**Exercise aim**
Reproduce word for word the lines between those holding "none -> red 1x3 brick [315,417,454,527]" and "white 1x4 brick [488,205,567,357] -> none", inclusive, and nothing else from the data below.

***

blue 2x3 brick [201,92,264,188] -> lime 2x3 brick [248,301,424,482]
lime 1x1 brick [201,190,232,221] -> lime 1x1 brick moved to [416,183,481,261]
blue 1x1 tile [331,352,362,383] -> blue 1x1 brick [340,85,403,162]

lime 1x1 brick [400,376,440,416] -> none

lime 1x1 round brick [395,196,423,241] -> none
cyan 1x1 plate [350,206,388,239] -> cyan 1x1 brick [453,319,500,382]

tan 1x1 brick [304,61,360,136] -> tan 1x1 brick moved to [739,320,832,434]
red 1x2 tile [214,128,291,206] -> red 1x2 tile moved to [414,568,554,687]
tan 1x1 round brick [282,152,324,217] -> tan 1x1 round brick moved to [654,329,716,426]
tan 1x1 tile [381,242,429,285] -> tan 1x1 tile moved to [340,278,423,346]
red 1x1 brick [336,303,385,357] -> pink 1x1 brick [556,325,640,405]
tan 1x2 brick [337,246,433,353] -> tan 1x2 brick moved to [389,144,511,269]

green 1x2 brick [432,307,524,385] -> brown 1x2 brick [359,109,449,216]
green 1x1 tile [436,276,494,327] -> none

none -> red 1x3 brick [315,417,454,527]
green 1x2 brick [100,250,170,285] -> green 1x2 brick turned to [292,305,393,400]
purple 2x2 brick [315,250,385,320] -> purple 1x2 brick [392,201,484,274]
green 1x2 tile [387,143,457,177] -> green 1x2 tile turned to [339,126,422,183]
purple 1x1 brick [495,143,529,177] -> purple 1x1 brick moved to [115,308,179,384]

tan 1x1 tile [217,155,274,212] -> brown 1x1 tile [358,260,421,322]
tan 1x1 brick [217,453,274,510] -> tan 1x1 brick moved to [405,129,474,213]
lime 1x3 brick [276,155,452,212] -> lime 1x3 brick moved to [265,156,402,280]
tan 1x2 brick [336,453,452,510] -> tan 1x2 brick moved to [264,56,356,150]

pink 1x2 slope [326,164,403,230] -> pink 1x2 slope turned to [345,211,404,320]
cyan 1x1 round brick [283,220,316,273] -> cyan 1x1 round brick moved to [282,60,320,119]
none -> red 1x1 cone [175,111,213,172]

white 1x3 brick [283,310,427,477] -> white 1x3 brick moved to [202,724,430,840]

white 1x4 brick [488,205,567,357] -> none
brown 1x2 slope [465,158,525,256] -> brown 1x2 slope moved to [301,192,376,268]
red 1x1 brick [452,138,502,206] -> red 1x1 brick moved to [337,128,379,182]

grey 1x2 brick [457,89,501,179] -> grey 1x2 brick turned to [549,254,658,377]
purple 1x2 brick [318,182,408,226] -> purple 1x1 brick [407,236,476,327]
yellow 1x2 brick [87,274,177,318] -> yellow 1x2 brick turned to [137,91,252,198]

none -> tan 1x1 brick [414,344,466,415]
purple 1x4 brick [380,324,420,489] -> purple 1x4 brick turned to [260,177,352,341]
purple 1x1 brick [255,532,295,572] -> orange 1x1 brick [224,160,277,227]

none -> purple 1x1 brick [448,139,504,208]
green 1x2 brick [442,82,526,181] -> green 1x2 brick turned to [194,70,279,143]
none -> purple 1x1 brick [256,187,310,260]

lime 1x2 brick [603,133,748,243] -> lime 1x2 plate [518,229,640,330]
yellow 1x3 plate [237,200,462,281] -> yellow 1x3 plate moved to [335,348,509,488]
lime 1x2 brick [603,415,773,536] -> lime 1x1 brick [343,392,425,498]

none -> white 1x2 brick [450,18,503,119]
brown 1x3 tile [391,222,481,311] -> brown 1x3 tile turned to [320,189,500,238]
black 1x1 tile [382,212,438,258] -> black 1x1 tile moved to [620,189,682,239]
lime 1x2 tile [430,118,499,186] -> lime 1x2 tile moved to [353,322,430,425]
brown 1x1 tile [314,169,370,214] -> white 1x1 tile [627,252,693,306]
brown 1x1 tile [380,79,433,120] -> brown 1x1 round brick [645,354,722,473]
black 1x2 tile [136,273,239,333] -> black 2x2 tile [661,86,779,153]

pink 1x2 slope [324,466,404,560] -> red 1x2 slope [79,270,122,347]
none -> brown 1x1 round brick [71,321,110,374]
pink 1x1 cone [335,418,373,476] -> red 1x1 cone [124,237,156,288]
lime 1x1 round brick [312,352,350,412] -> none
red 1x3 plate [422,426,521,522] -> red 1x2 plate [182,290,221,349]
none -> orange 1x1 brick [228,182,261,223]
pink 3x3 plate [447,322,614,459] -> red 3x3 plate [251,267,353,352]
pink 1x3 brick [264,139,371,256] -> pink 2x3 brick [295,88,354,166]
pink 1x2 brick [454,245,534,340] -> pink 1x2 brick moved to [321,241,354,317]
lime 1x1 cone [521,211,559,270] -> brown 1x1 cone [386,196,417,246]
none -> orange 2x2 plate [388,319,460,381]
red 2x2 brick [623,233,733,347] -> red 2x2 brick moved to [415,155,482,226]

***

**Exercise result**
none -> red 1x3 brick [315,417,454,527]
green 1x2 brick [100,250,170,285] -> green 1x2 brick turned to [292,305,393,400]
purple 2x2 brick [315,250,385,320] -> purple 1x2 brick [392,201,484,274]
green 1x2 tile [387,143,457,177] -> green 1x2 tile turned to [339,126,422,183]
purple 1x1 brick [495,143,529,177] -> purple 1x1 brick moved to [115,308,179,384]

tan 1x1 tile [217,155,274,212] -> brown 1x1 tile [358,260,421,322]
tan 1x1 brick [217,453,274,510] -> tan 1x1 brick moved to [405,129,474,213]
lime 1x3 brick [276,155,452,212] -> lime 1x3 brick moved to [265,156,402,280]
tan 1x2 brick [336,453,452,510] -> tan 1x2 brick moved to [264,56,356,150]

pink 1x2 slope [326,164,403,230] -> pink 1x2 slope turned to [345,211,404,320]
cyan 1x1 round brick [283,220,316,273] -> cyan 1x1 round brick moved to [282,60,320,119]
none -> red 1x1 cone [175,111,213,172]

white 1x3 brick [283,310,427,477] -> white 1x3 brick moved to [202,724,430,840]

white 1x4 brick [488,205,567,357] -> none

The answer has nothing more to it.